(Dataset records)

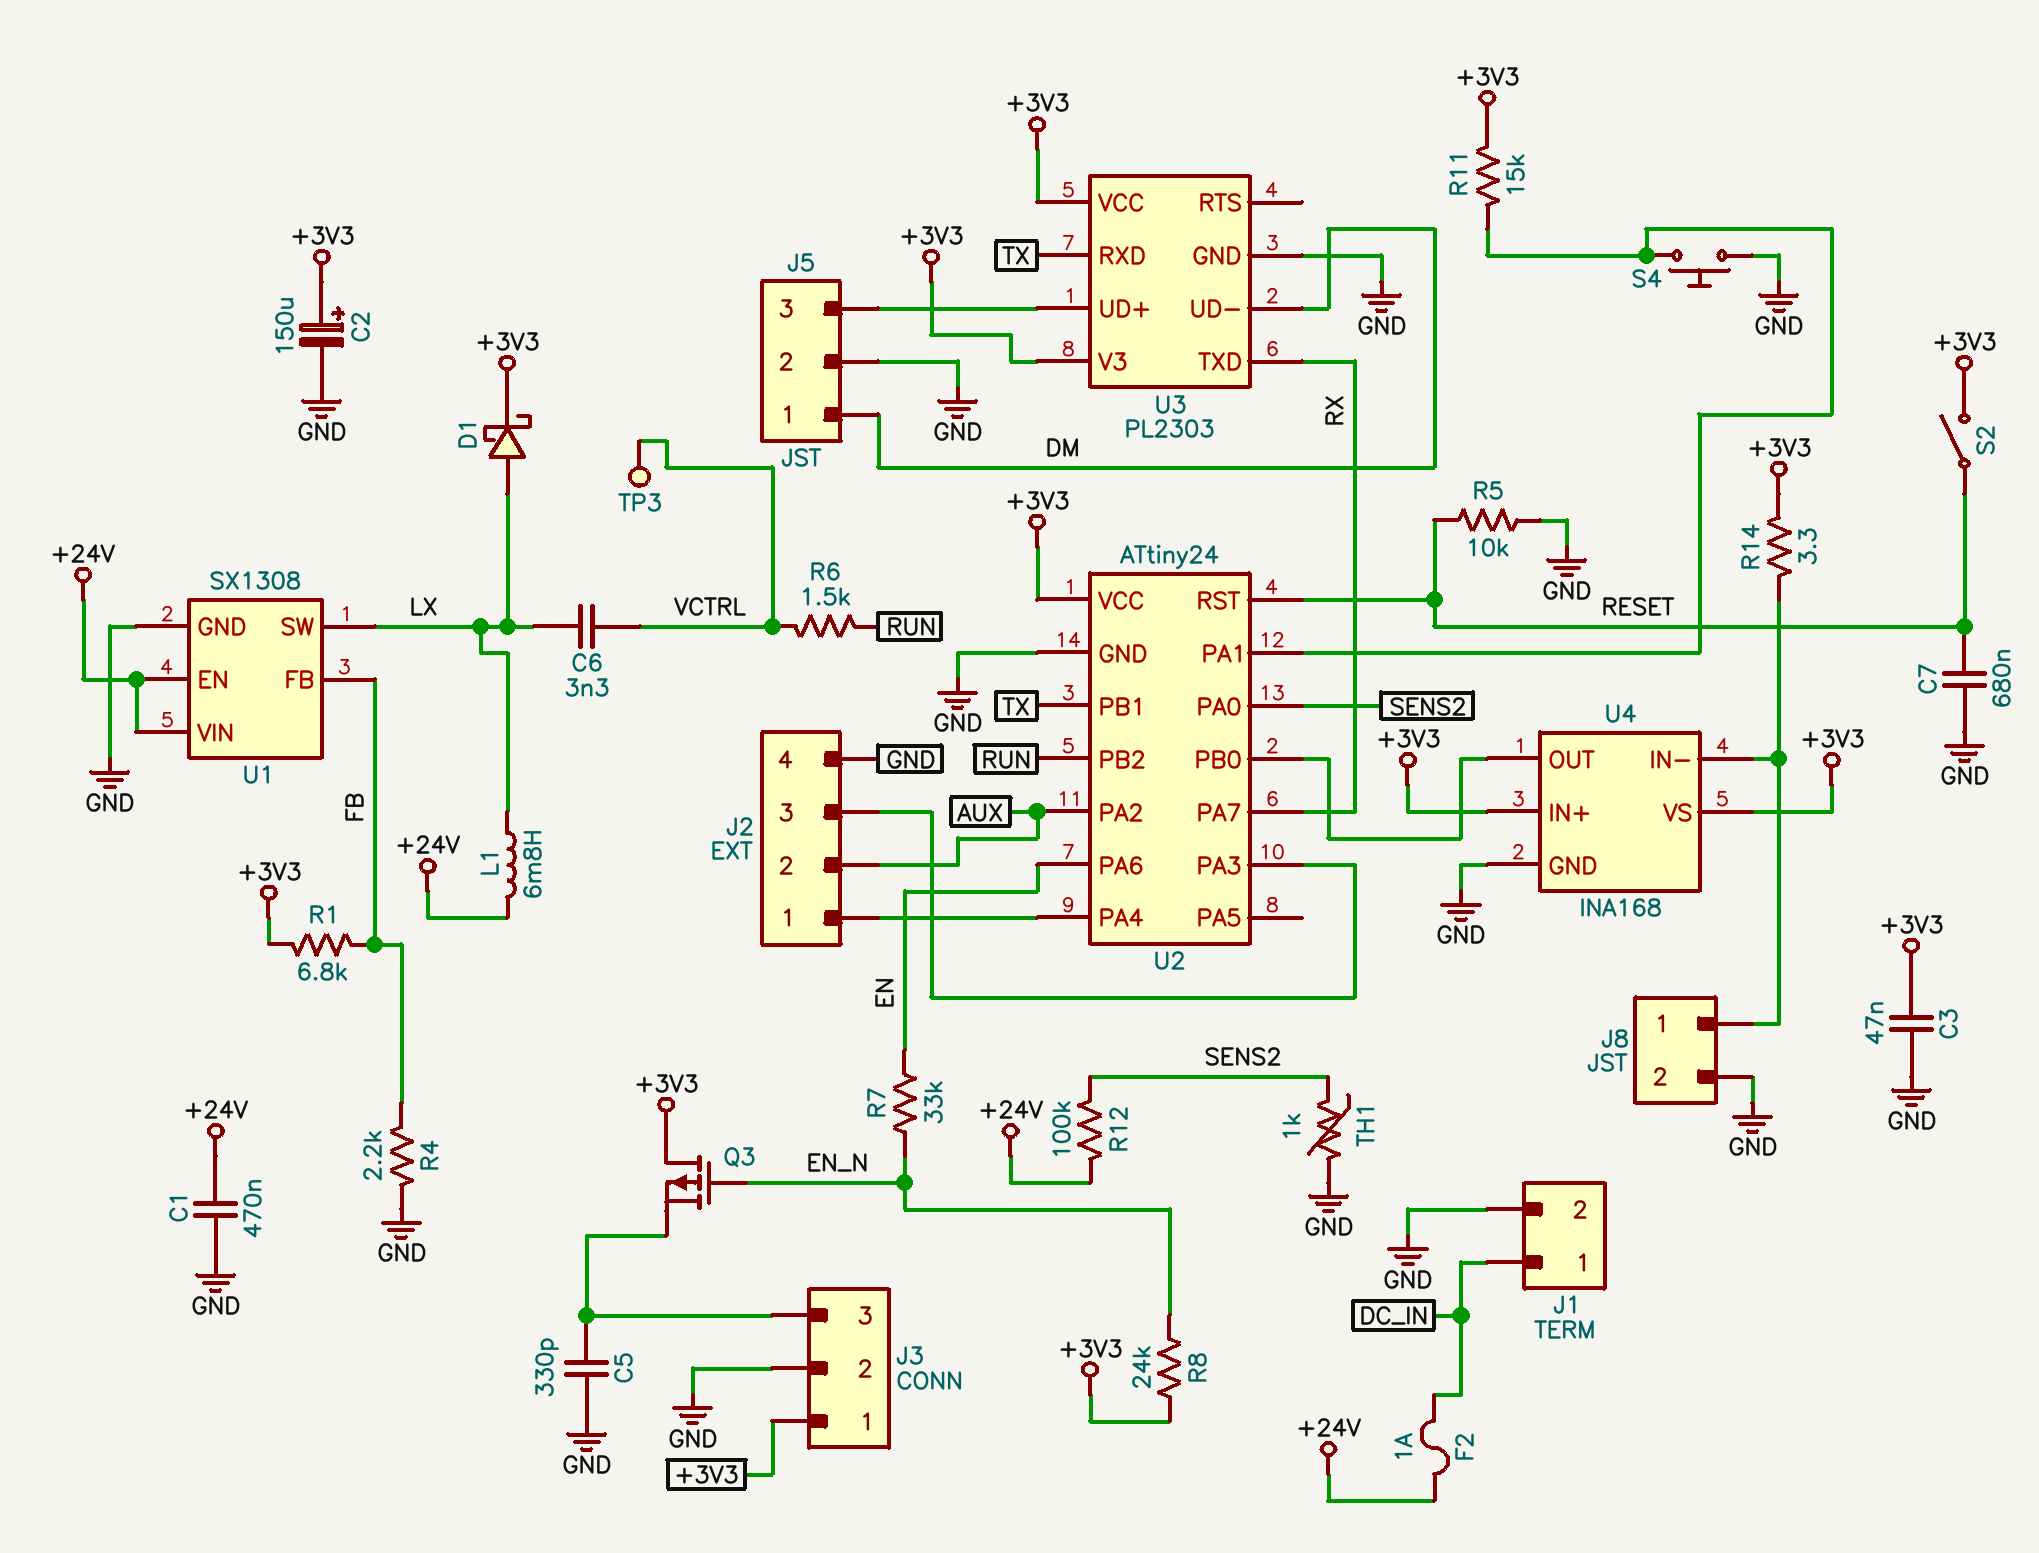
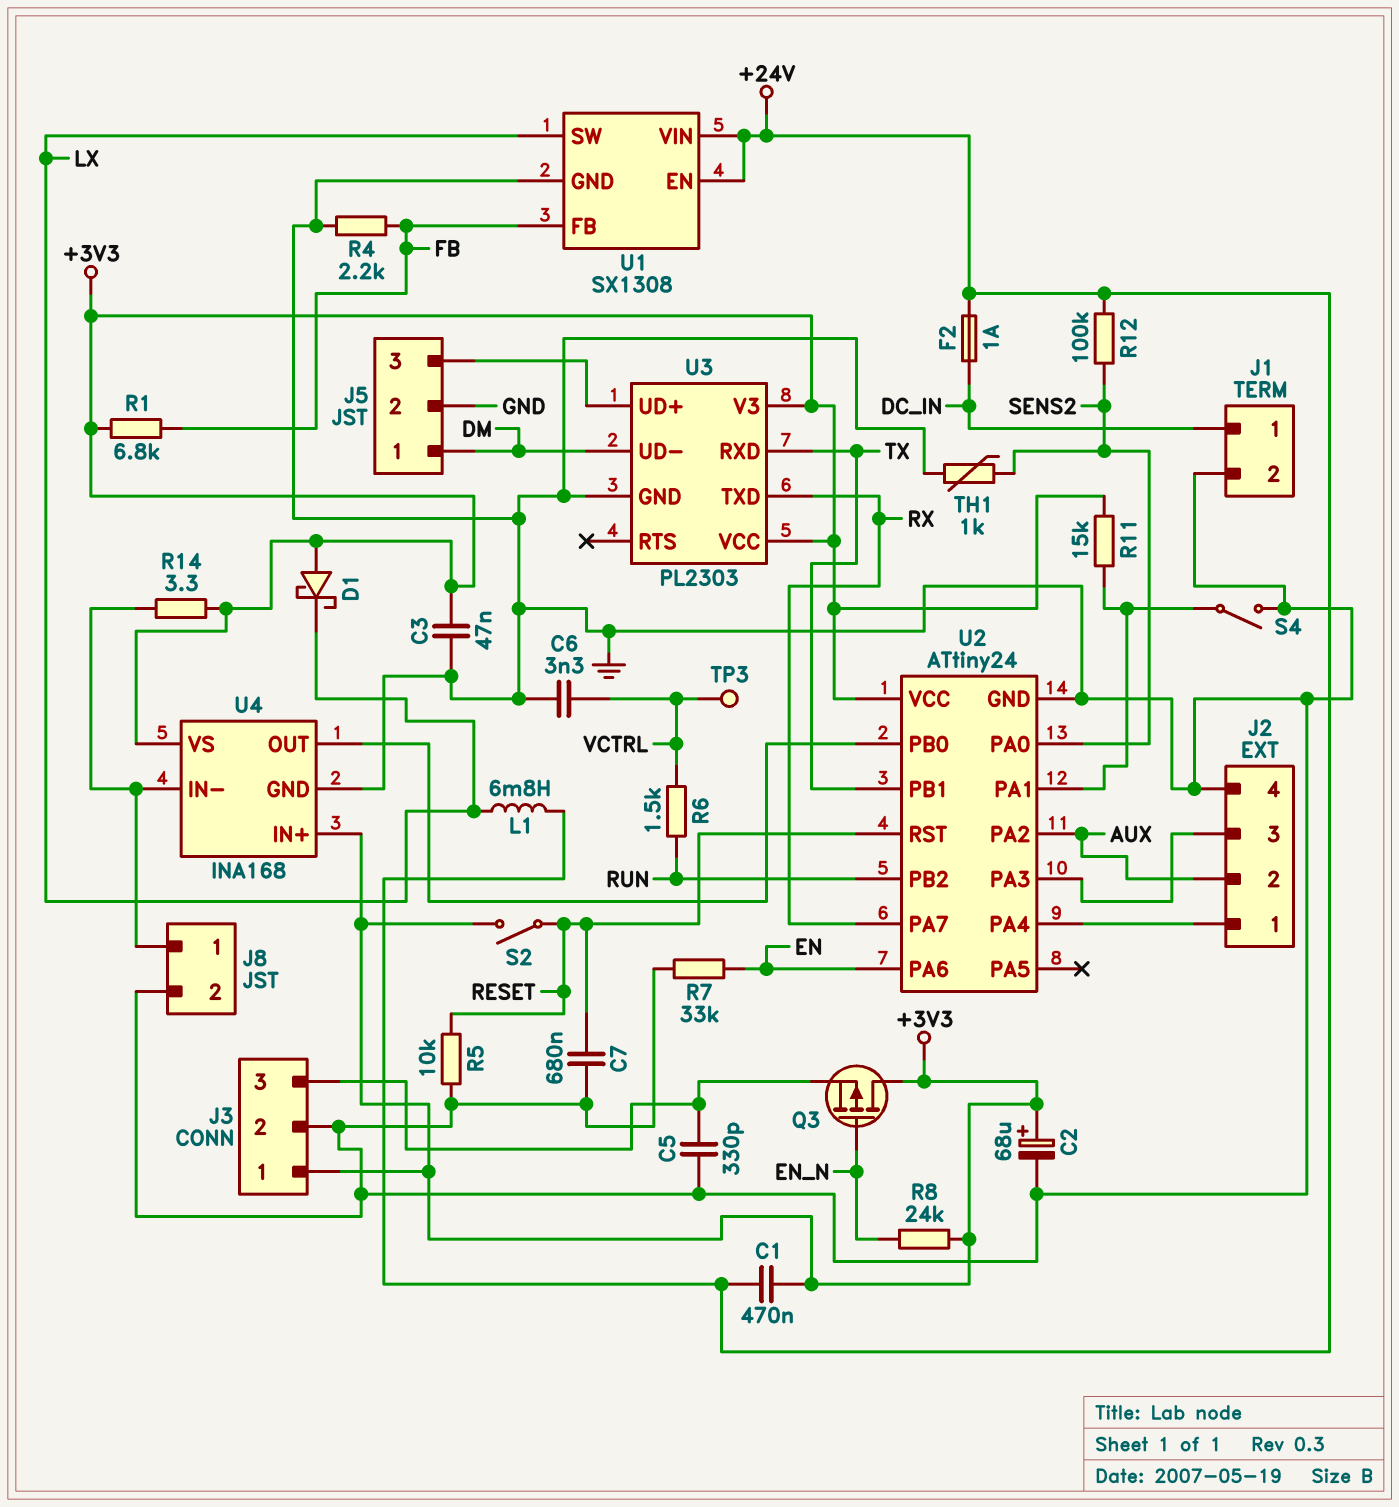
C1: 470nF (+24V, GND) -> 470nF (+3V3, +24V)
C2: 150uF (plus +3V3, minus GND) -> 68uF (plus +3V3, minus GND)
C6: 3.3nF (LX, VCTRL) -> 3.3nF (GND, VCTRL)
D1: schottky (A LX, K +3V3) -> schottky (A +3V3, K LX)
R7: 33k (EN, EN_N) -> 33k (EN, GND)
S4: button (GND, U2/PA1) -> switch (GND, U2/PA1)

Task requirements ::
Each of the records above needs to be transcribed exactly, apart from its pictures.

Output below ::
C1: 470nF (+24V, GND) -> 470nF (+3V3, +24V)
C2: 150uF (plus +3V3, minus GND) -> 68uF (plus +3V3, minus GND)
C6: 3.3nF (LX, VCTRL) -> 3.3nF (GND, VCTRL)
D1: schottky (A LX, K +3V3) -> schottky (A +3V3, K LX)
R7: 33k (EN, EN_N) -> 33k (EN, GND)
S4: button (GND, U2/PA1) -> switch (GND, U2/PA1)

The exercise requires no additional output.